------ Available data ------
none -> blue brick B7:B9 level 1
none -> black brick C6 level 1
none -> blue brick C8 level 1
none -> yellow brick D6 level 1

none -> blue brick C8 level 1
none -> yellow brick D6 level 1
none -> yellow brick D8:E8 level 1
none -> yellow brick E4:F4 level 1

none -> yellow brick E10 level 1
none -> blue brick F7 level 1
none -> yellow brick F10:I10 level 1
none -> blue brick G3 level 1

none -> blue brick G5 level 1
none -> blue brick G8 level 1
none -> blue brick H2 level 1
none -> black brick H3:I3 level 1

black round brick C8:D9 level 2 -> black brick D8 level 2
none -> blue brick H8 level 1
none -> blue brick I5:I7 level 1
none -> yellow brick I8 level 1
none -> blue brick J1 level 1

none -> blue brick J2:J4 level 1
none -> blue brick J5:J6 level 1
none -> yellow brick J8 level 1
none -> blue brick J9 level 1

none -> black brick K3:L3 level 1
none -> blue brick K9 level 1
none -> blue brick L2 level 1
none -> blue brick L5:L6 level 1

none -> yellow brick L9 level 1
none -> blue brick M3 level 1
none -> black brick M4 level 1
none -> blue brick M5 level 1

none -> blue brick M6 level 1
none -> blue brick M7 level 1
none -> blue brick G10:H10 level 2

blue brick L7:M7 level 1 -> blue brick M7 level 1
------
------ Available data ------
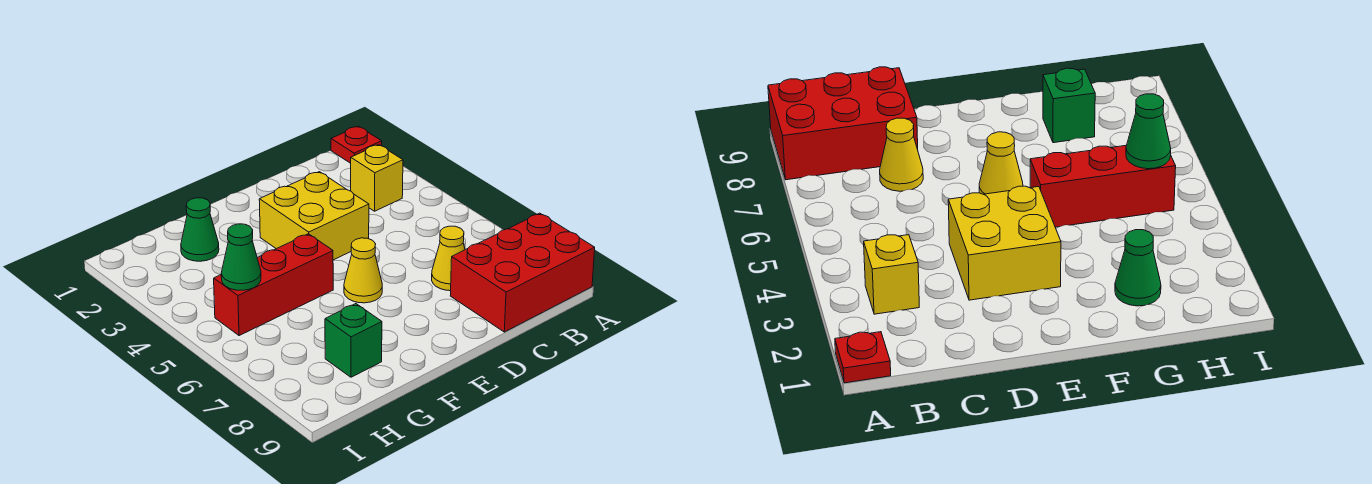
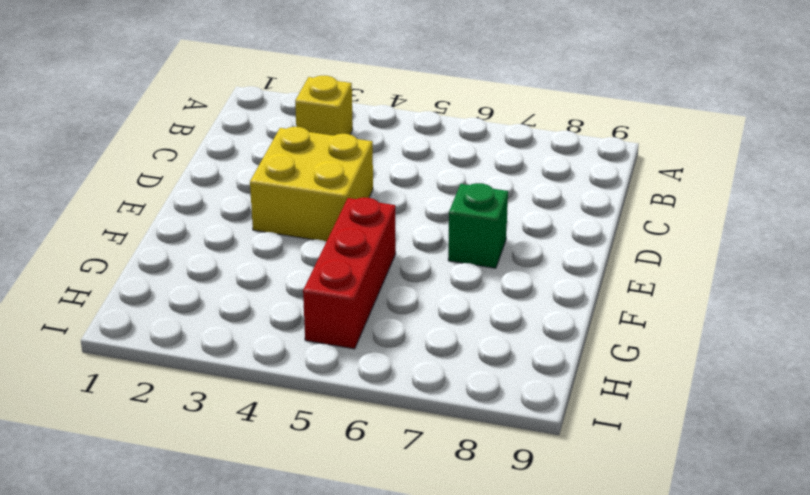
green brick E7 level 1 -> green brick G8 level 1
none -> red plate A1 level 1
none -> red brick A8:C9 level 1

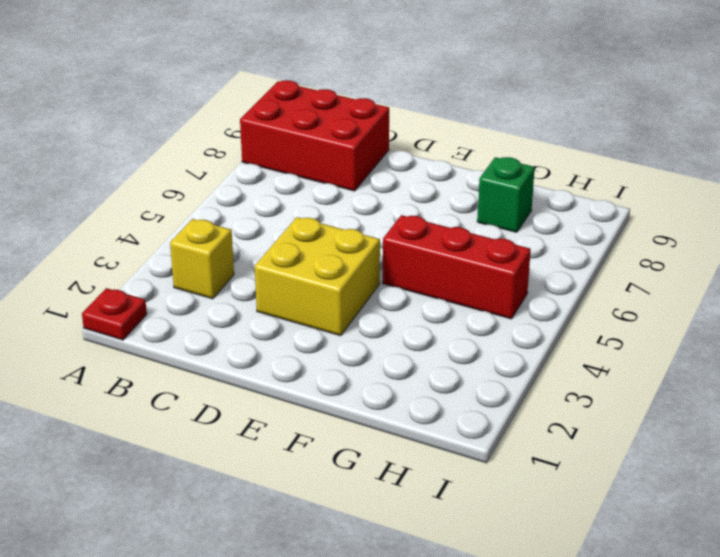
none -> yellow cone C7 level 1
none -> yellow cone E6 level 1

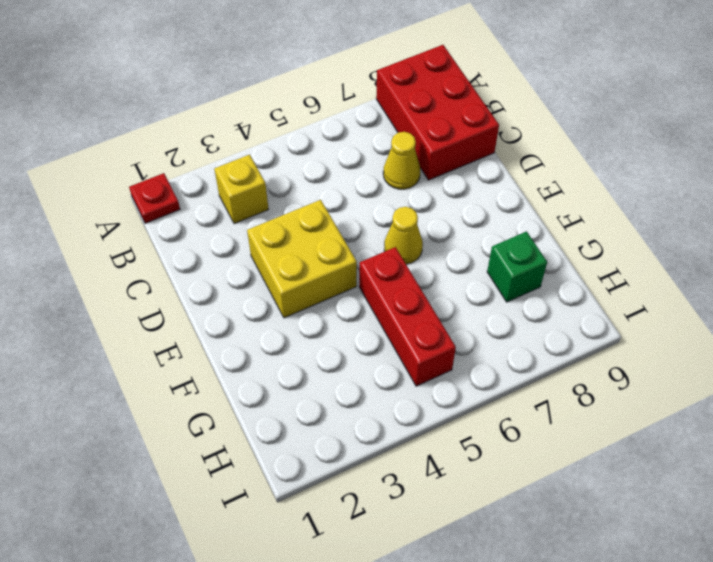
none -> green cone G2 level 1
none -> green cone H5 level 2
------
**Your goal**. Look through the data above. Copy every line with the string "green" in it.

**Result of this exercise**.
green brick E7 level 1 -> green brick G8 level 1
none -> green cone G2 level 1
none -> green cone H5 level 2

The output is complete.